### Provided data

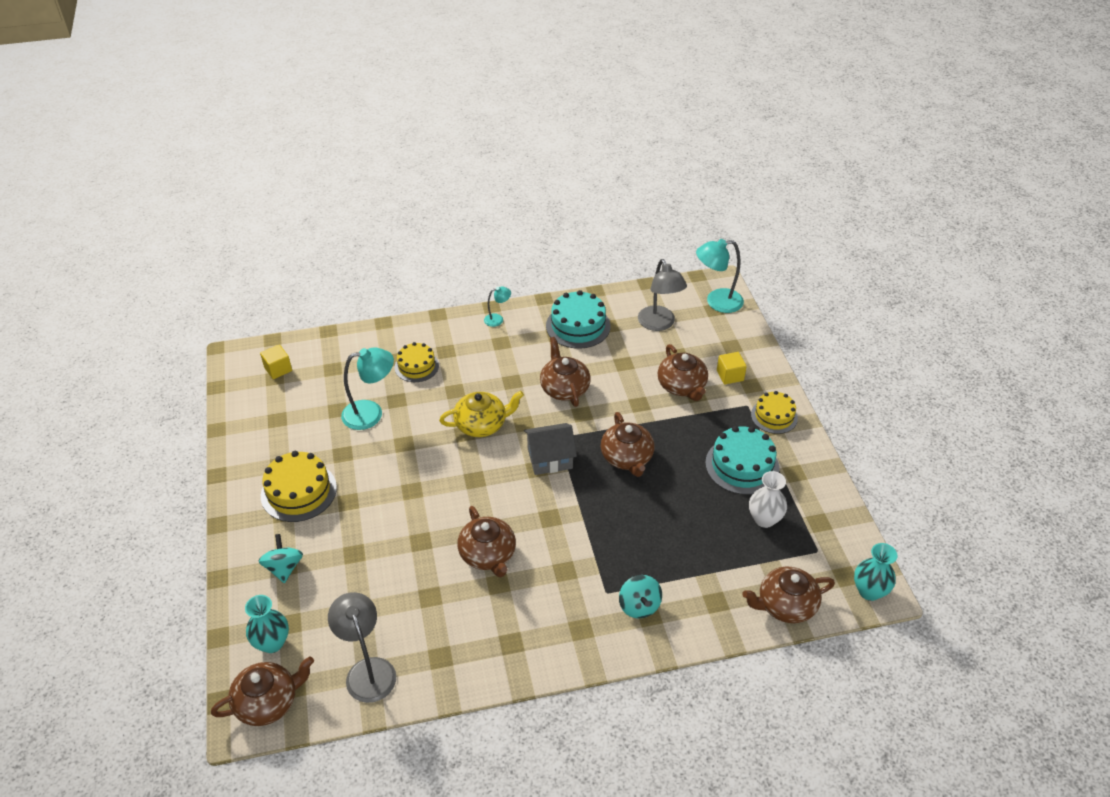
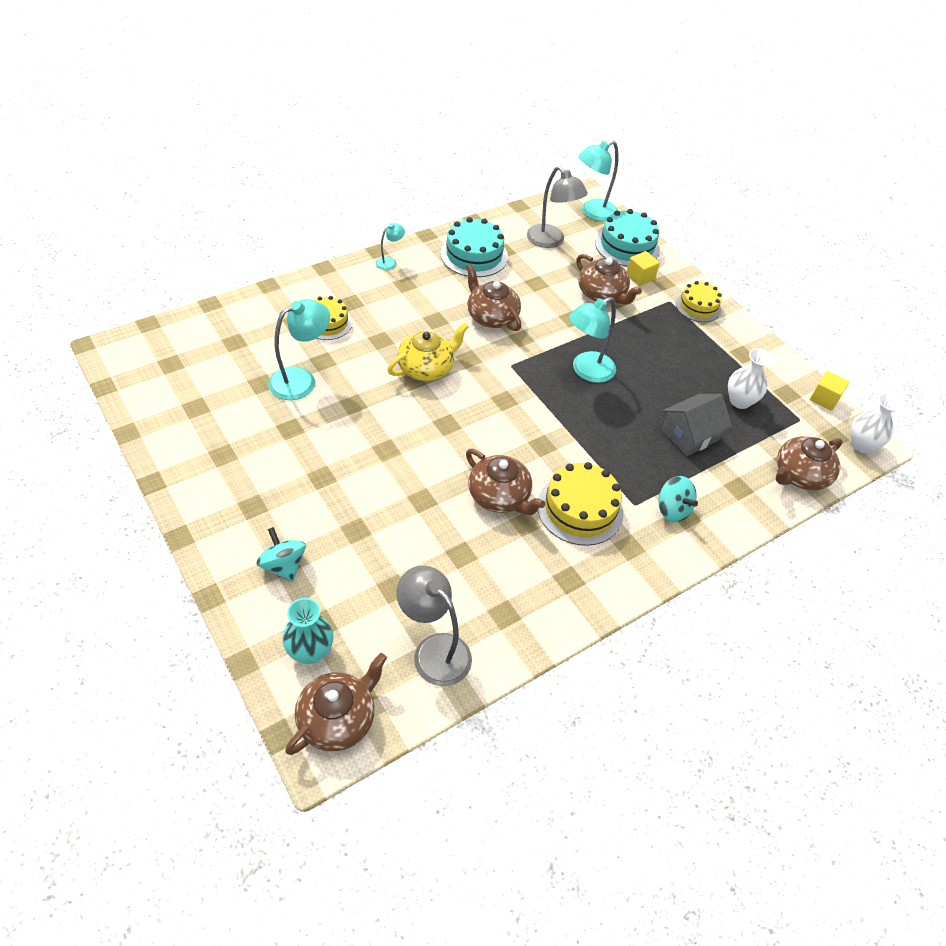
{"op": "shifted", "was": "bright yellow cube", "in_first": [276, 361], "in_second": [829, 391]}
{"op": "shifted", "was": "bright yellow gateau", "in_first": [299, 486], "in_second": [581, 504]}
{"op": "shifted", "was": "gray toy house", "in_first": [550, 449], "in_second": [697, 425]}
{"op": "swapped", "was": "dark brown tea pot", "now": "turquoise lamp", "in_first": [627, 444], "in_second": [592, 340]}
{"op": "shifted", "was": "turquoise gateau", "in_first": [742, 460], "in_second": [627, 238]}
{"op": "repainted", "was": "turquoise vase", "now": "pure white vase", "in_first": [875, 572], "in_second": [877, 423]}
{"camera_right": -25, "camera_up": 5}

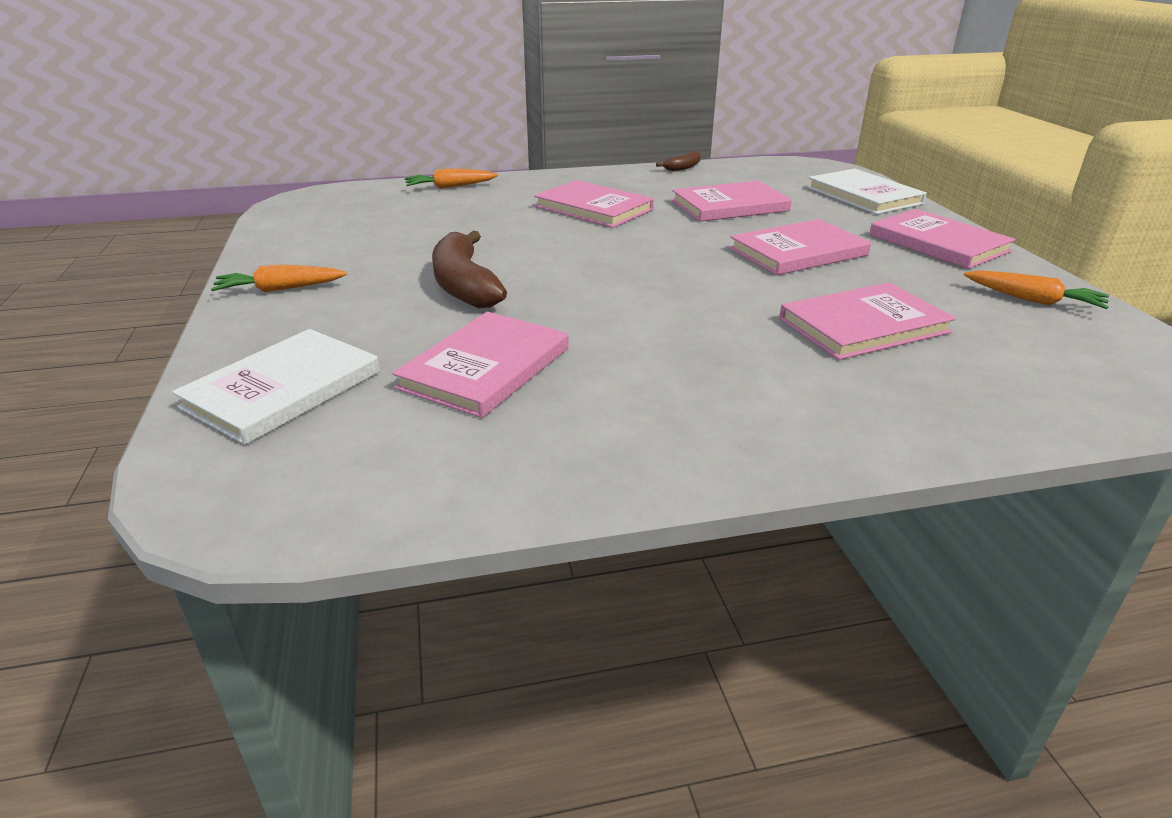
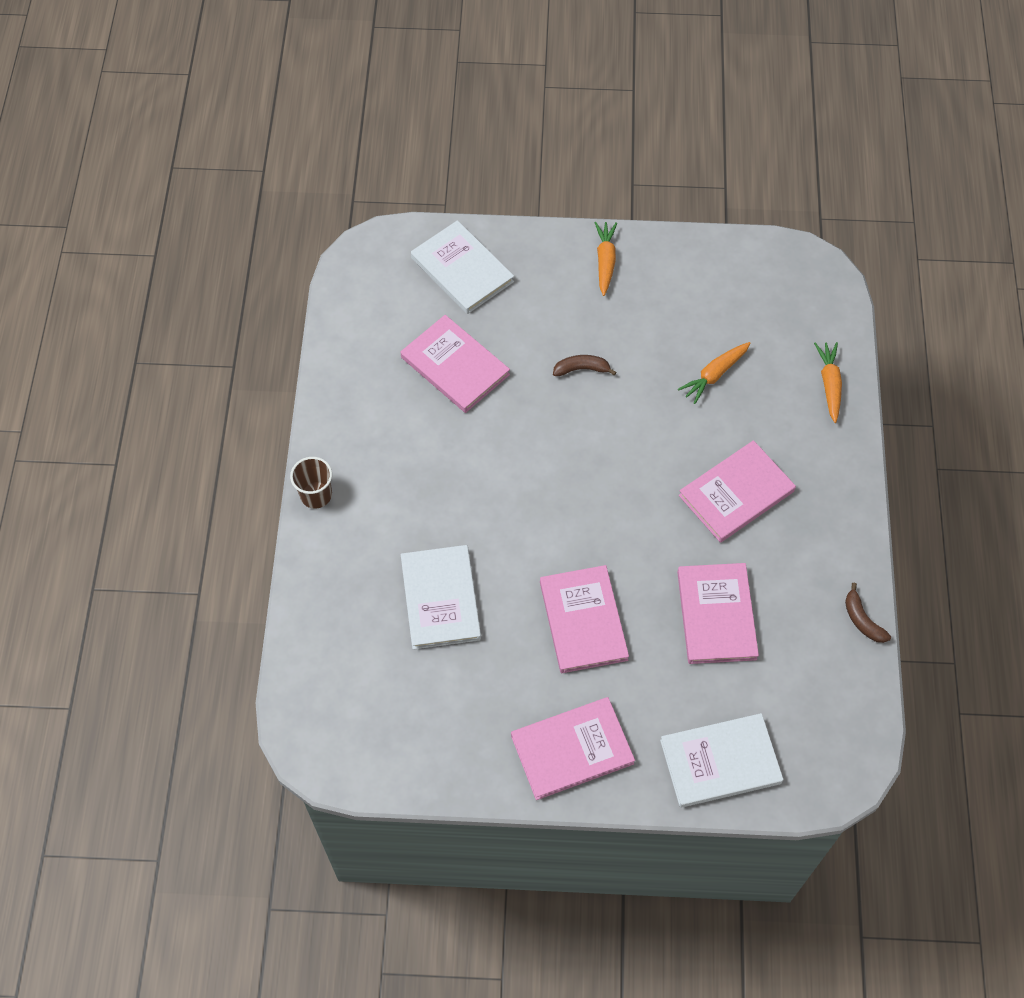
{"op": "scaled", "was": "dark brown banana", "in_first": [469, 269], "in_second": [585, 365], "ratio": 0.52}
{"op": "repainted", "was": "pink book", "now": "pure white book", "in_first": [867, 321], "in_second": [441, 597]}
{"op": "shifted", "was": "orange-coloured toy carrot", "in_first": [1036, 289], "in_second": [714, 373]}
{"op": "new", "now": "dark brown cup", "in_second": [311, 483]}
{"camera_right": 105, "camera_up": 30}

######

▶ _Work required_
In your copy, please omit the pictures and print every line of the records exactly.

▶ _Answer to this problem_
{"op": "shifted", "was": "bright yellow cube", "in_first": [276, 361], "in_second": [829, 391]}
{"op": "shifted", "was": "bright yellow gateau", "in_first": [299, 486], "in_second": [581, 504]}
{"op": "shifted", "was": "gray toy house", "in_first": [550, 449], "in_second": [697, 425]}
{"op": "swapped", "was": "dark brown tea pot", "now": "turquoise lamp", "in_first": [627, 444], "in_second": [592, 340]}
{"op": "shifted", "was": "turquoise gateau", "in_first": [742, 460], "in_second": [627, 238]}
{"op": "repainted", "was": "turquoise vase", "now": "pure white vase", "in_first": [875, 572], "in_second": [877, 423]}
{"camera_right": -25, "camera_up": 5}

{"op": "scaled", "was": "dark brown banana", "in_first": [469, 269], "in_second": [585, 365], "ratio": 0.52}
{"op": "repainted", "was": "pink book", "now": "pure white book", "in_first": [867, 321], "in_second": [441, 597]}
{"op": "shifted", "was": "orange-coloured toy carrot", "in_first": [1036, 289], "in_second": [714, 373]}
{"op": "new", "now": "dark brown cup", "in_second": [311, 483]}
{"camera_right": 105, "camera_up": 30}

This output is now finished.